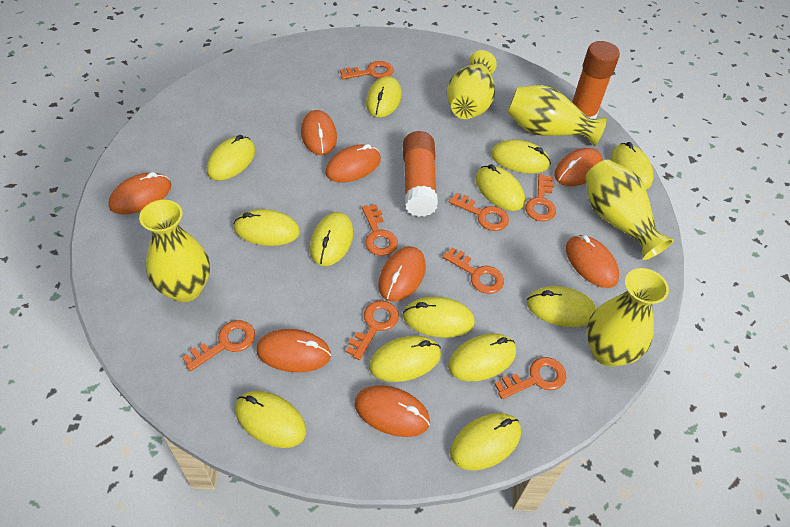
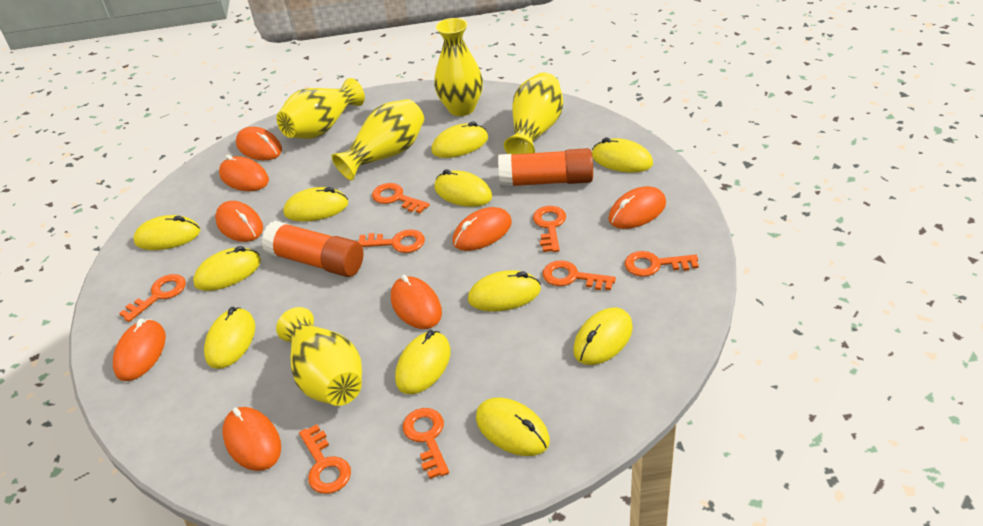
yellow mouse: 13 -> 11

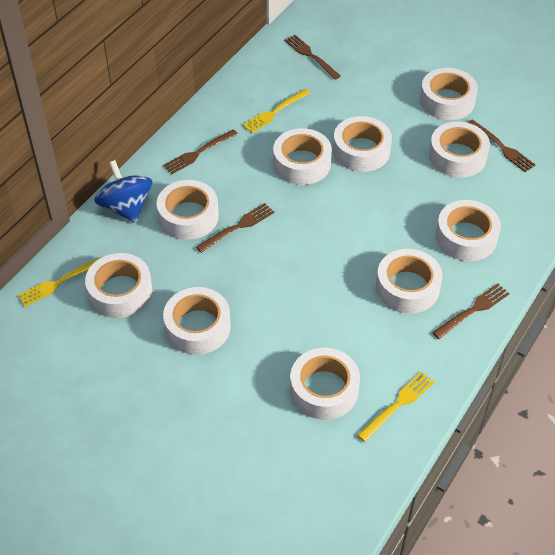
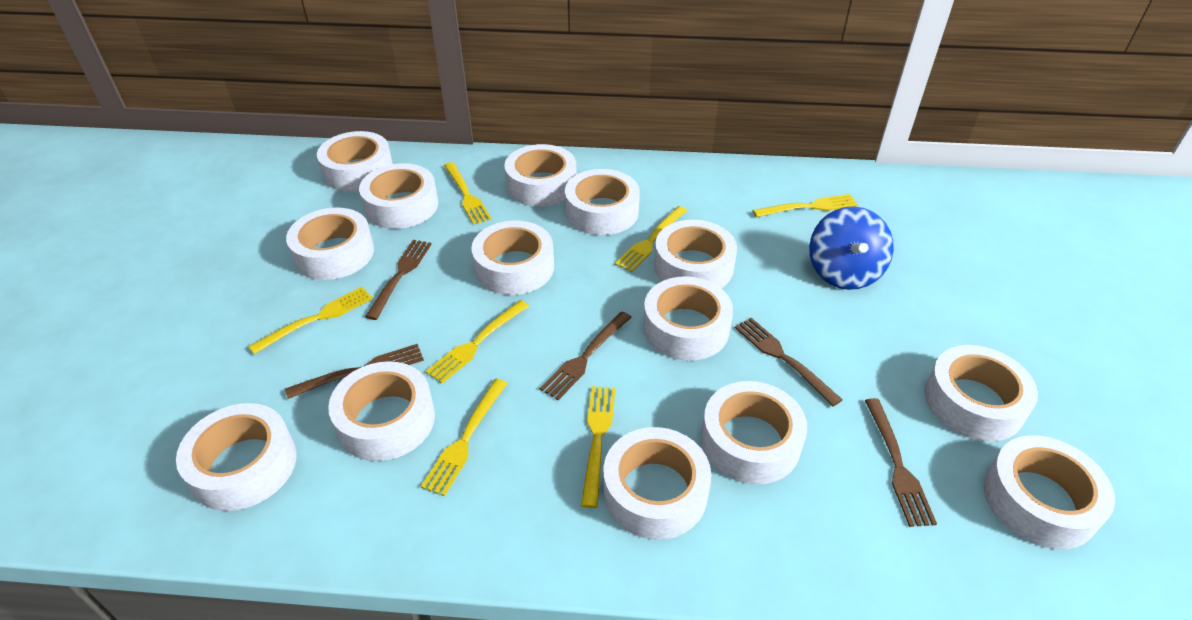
white tape: 10 -> 14
yellow fork: 3 -> 7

• [Required work]:
Without the pictures, print the whole listing exactly as given.

• [Completed task]:
yellow mouse: 13 -> 11

white tape: 10 -> 14
yellow fork: 3 -> 7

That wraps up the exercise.